▸ **Task material**
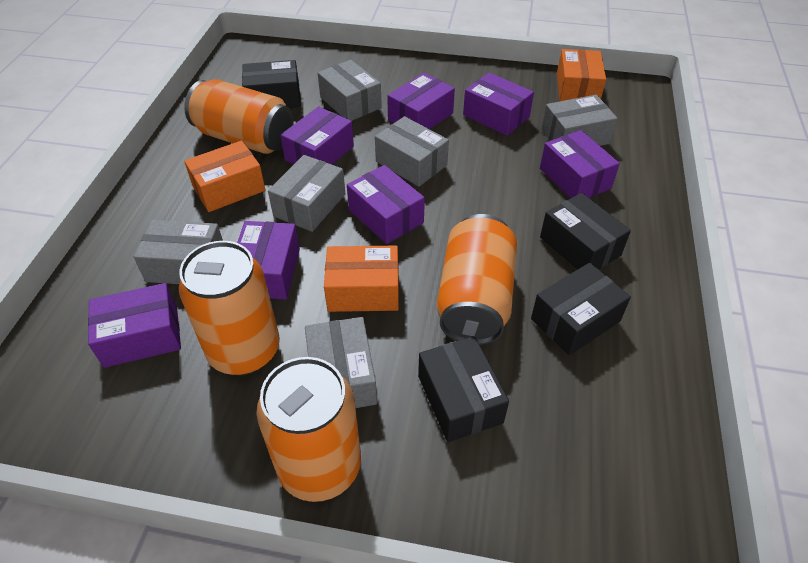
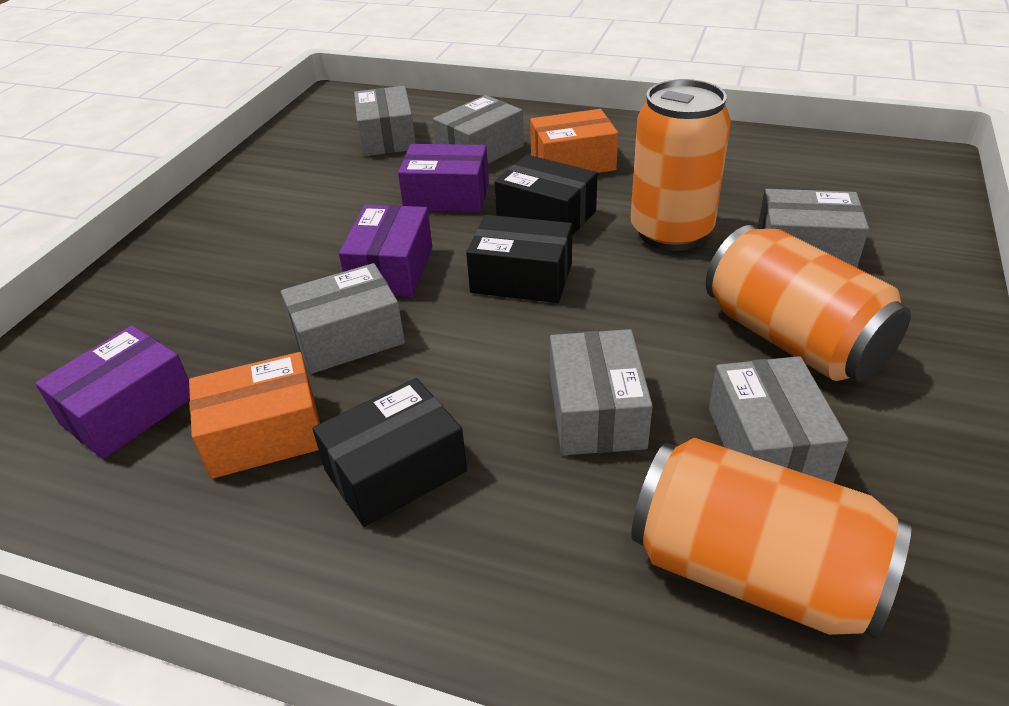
black box: 4 -> 3
orange box: 3 -> 2
orange can: 4 -> 3
purple box: 7 -> 3

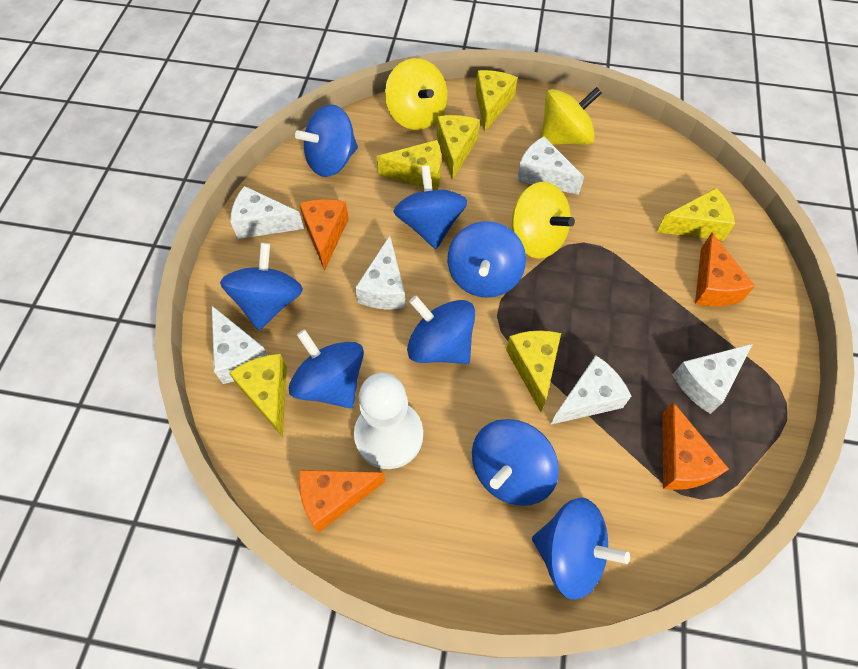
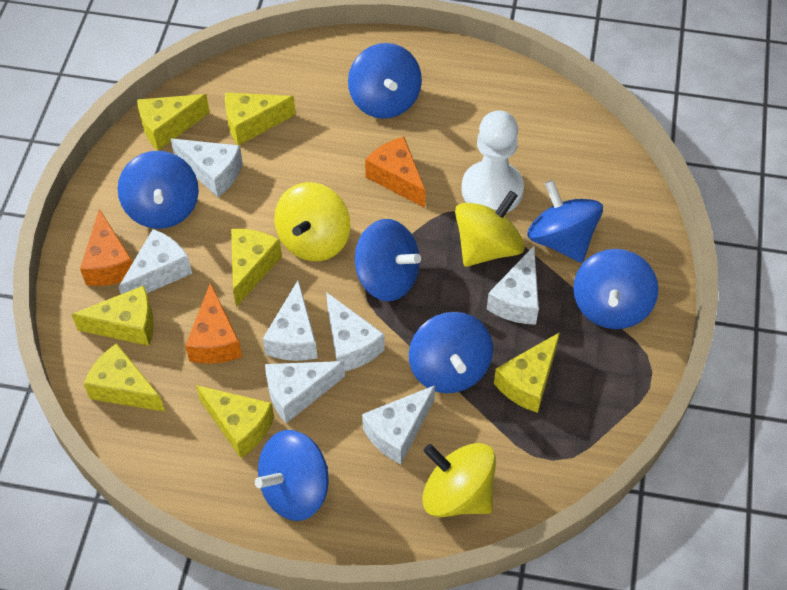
blue spinning top: 8 -> 7
orange cheese: 4 -> 3
white cheese: 6 -> 7
yellow cheese: 6 -> 7

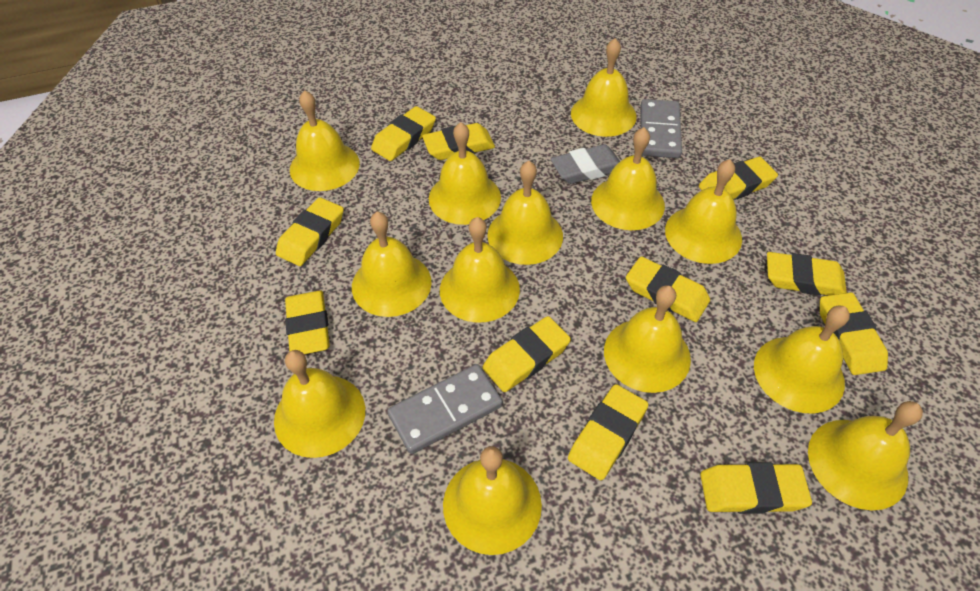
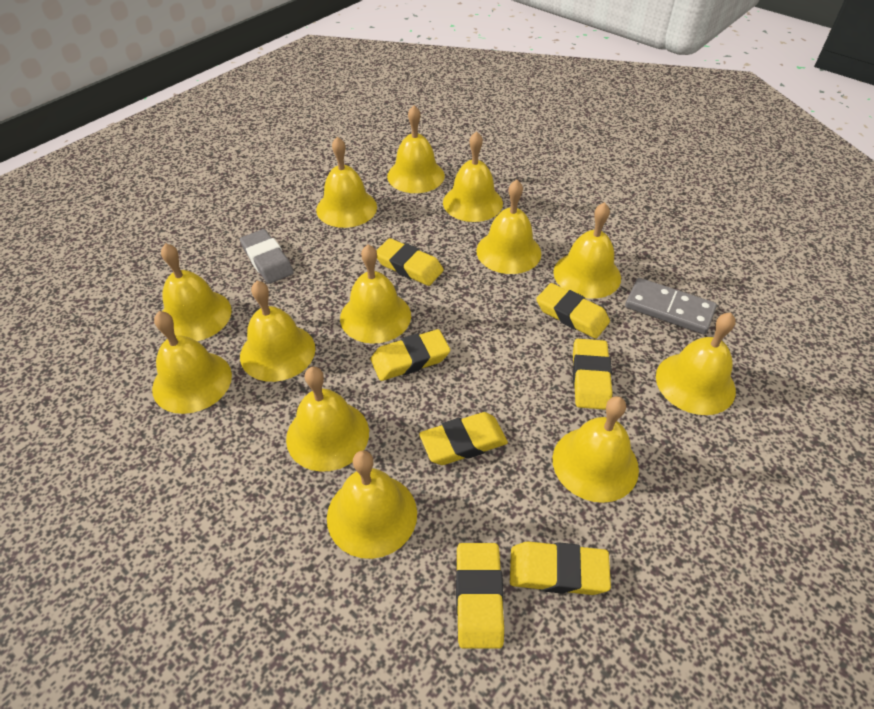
grey domino: 2 -> 1
yellow eraser: 11 -> 7

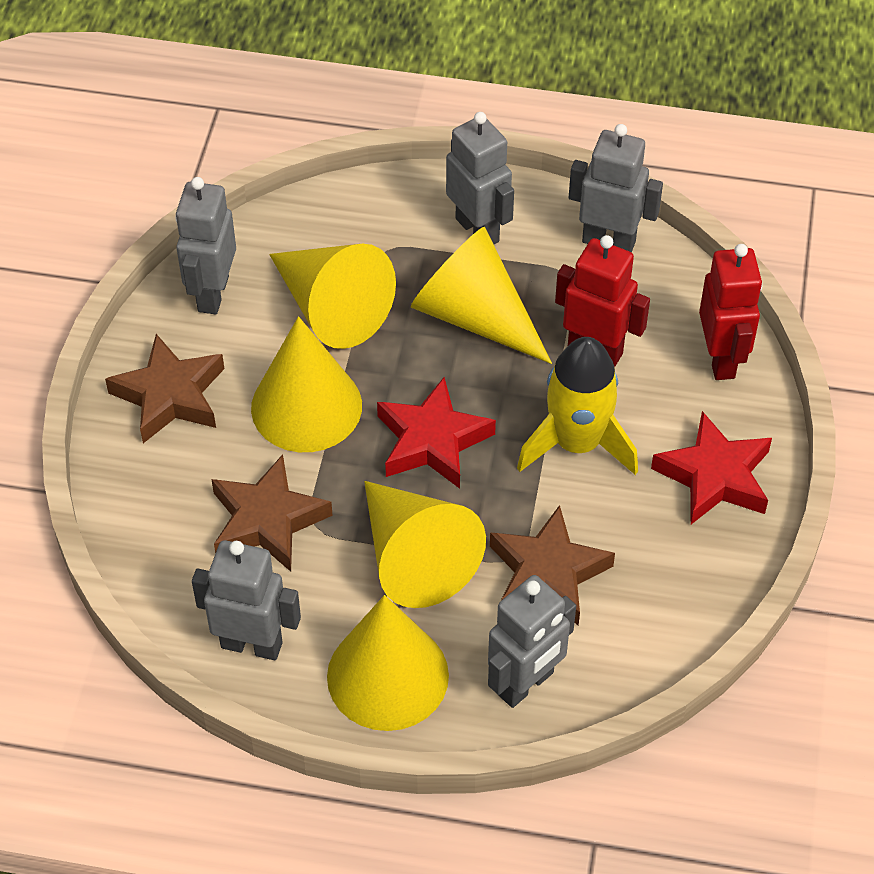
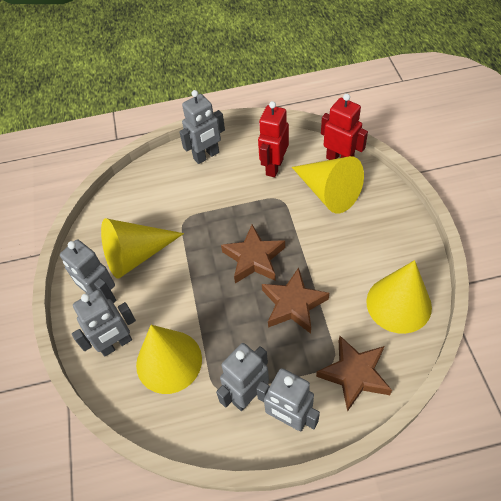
red star: 2 -> 0
yellow cone: 5 -> 4
yellow rocket: 1 -> 0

▸ **Problem description**
All of the material above should be set down again exactly, though not its pictures.

▸ **Response**
black box: 4 -> 3
orange box: 3 -> 2
orange can: 4 -> 3
purple box: 7 -> 3

blue spinning top: 8 -> 7
orange cheese: 4 -> 3
white cheese: 6 -> 7
yellow cheese: 6 -> 7

grey domino: 2 -> 1
yellow eraser: 11 -> 7

red star: 2 -> 0
yellow cone: 5 -> 4
yellow rocket: 1 -> 0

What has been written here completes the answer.